■ Work item:
Lines with the word "none" in them must be copied from the records below.

Object state change records:
┏━━
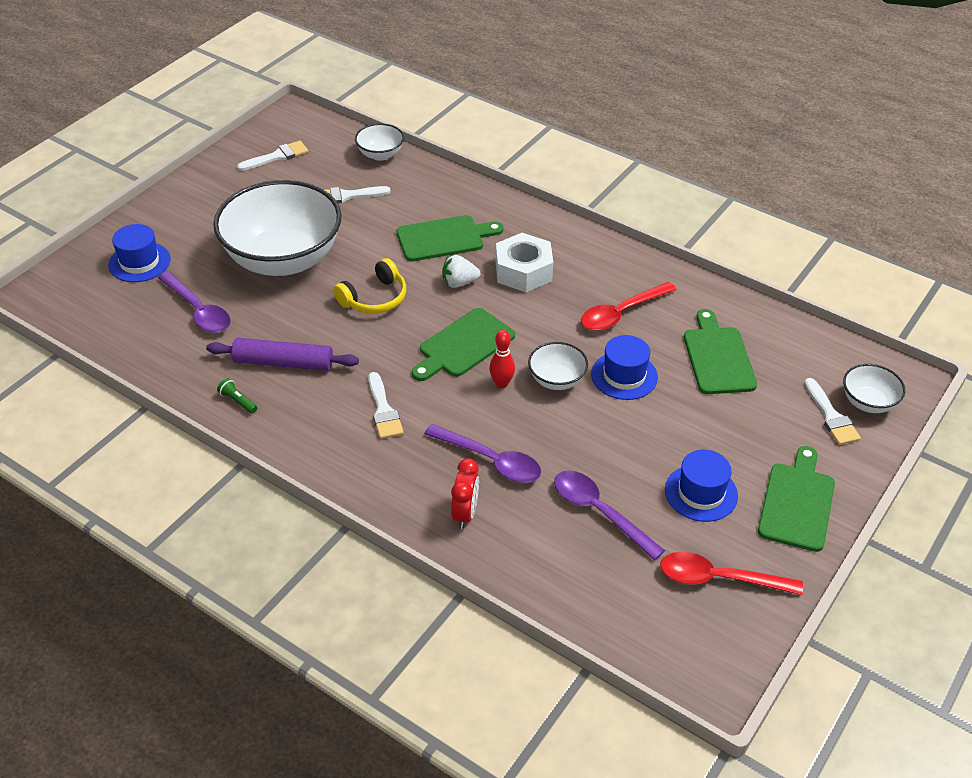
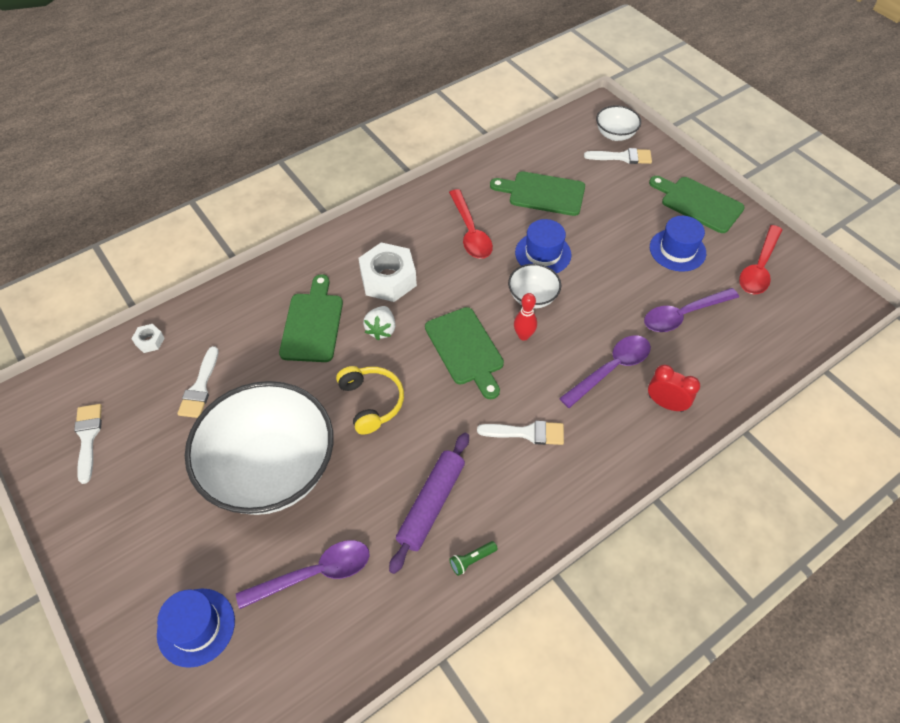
camera: 70 degrees left, 10 degrees up
white bowl [355,123,404,161] -> white nut [131,324,164,353]

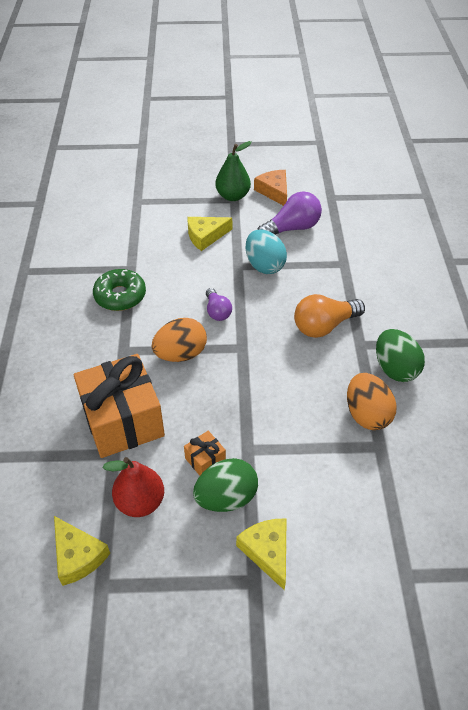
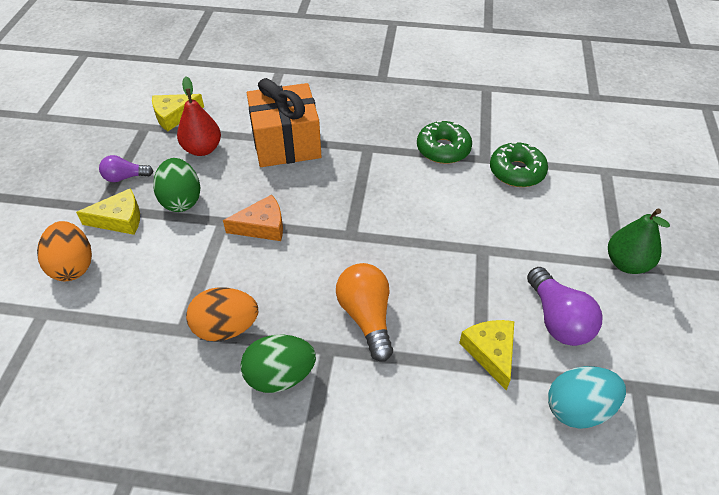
camera: 100 degrees right, 0 degrees up
orange egg [152,318,207,362] -> orange egg moved to [37,221,92,281]
orange gift [184,431,226,476] -> none
yellow cheese [188,217,232,251] -> yellow cheese moved to [459,320,514,391]
purple light bulb [206,288,232,321] -> purple light bulb moved to [99,155,153,182]
turquoise egg [245,230,287,274] -> turquoise egg moved to [548,366,626,429]
orange cheese [254,170,287,206] -> orange cheese moved to [223,194,283,241]
none -> green donut [490,142,548,187]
┗━━
■ Response:
orange gift [184,431,226,476] -> none
none -> green donut [490,142,548,187]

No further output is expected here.